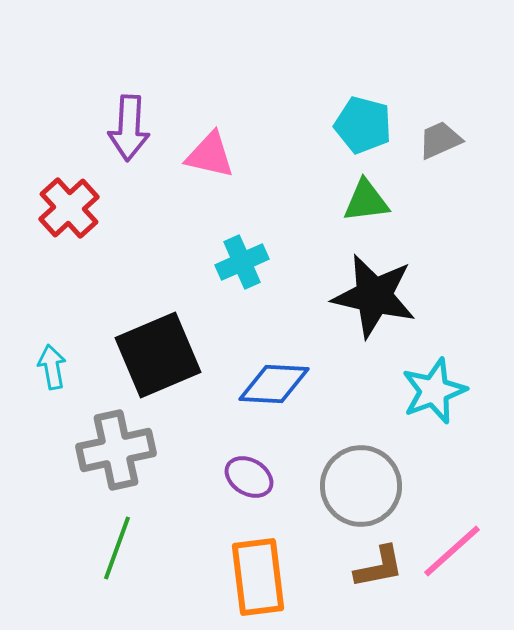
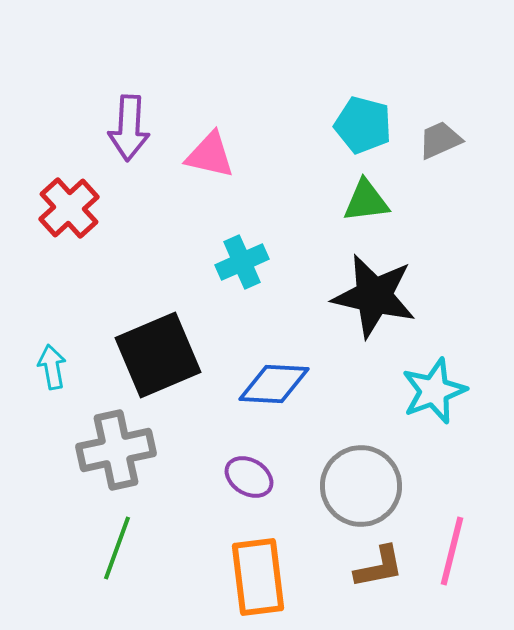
pink line: rotated 34 degrees counterclockwise
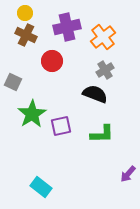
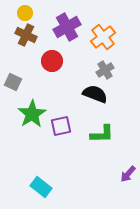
purple cross: rotated 16 degrees counterclockwise
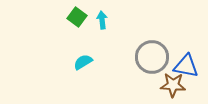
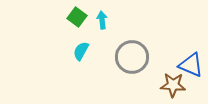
gray circle: moved 20 px left
cyan semicircle: moved 2 px left, 11 px up; rotated 30 degrees counterclockwise
blue triangle: moved 5 px right, 1 px up; rotated 12 degrees clockwise
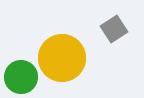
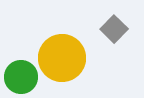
gray square: rotated 12 degrees counterclockwise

================================

| Task directions |
The lines from the one holding "purple cross: rotated" to the final line of the entries are to be duplicated exactly, and the pictures are to be left out.

| Output of the exercise |
purple cross: rotated 16 degrees counterclockwise
gray circle: moved 20 px left
cyan semicircle: moved 2 px left, 11 px up; rotated 30 degrees counterclockwise
blue triangle: moved 5 px right, 1 px up; rotated 12 degrees clockwise
gray square: rotated 12 degrees counterclockwise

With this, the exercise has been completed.